** Opening Records block **

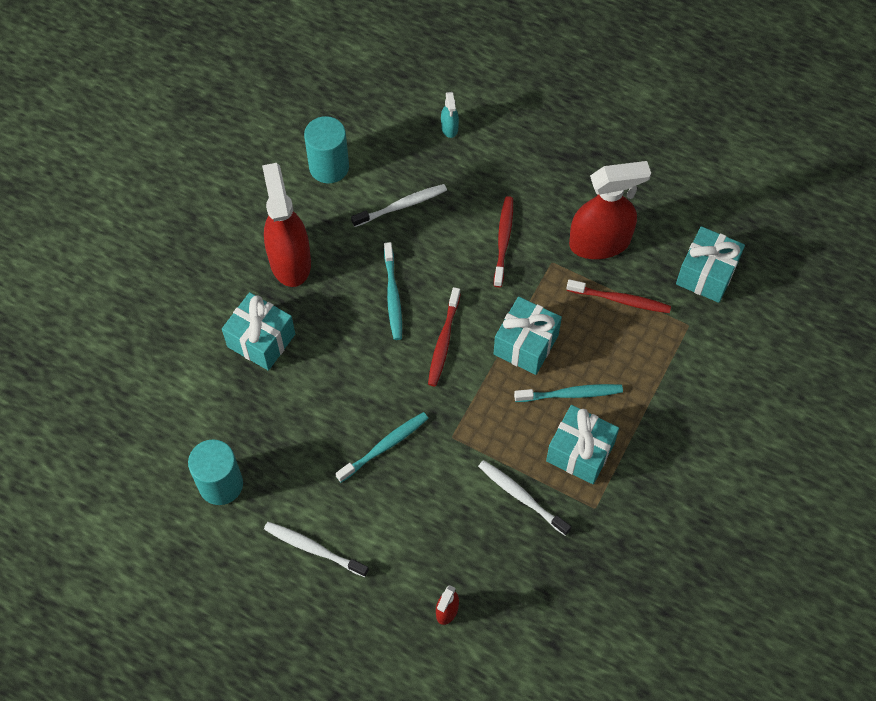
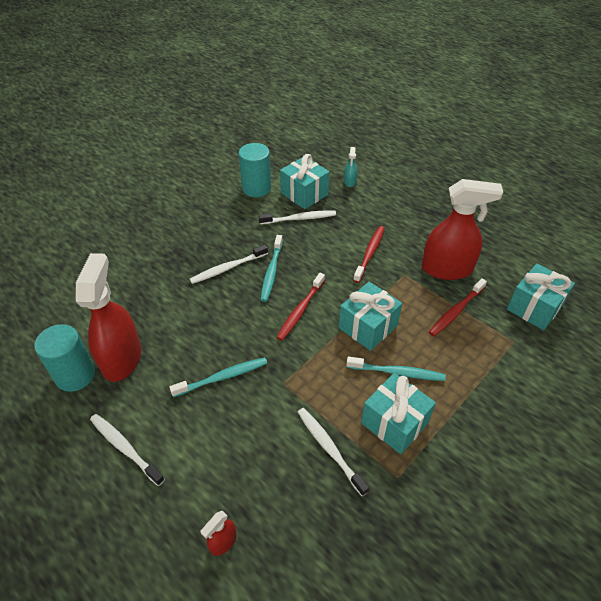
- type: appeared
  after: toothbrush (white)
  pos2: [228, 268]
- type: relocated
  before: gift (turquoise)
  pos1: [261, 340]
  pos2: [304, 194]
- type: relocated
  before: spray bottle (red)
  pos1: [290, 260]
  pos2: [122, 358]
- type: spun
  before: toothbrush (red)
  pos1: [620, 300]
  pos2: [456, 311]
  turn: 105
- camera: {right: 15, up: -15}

** Closing Records block **

### Exercise goal
From the first line to the last, set down the data exactly, without the pictures.

### Finished exercise
- type: appeared
  after: toothbrush (white)
  pos2: [228, 268]
- type: relocated
  before: gift (turquoise)
  pos1: [261, 340]
  pos2: [304, 194]
- type: relocated
  before: spray bottle (red)
  pos1: [290, 260]
  pos2: [122, 358]
- type: spun
  before: toothbrush (red)
  pos1: [620, 300]
  pos2: [456, 311]
  turn: 105
- camera: {right: 15, up: -15}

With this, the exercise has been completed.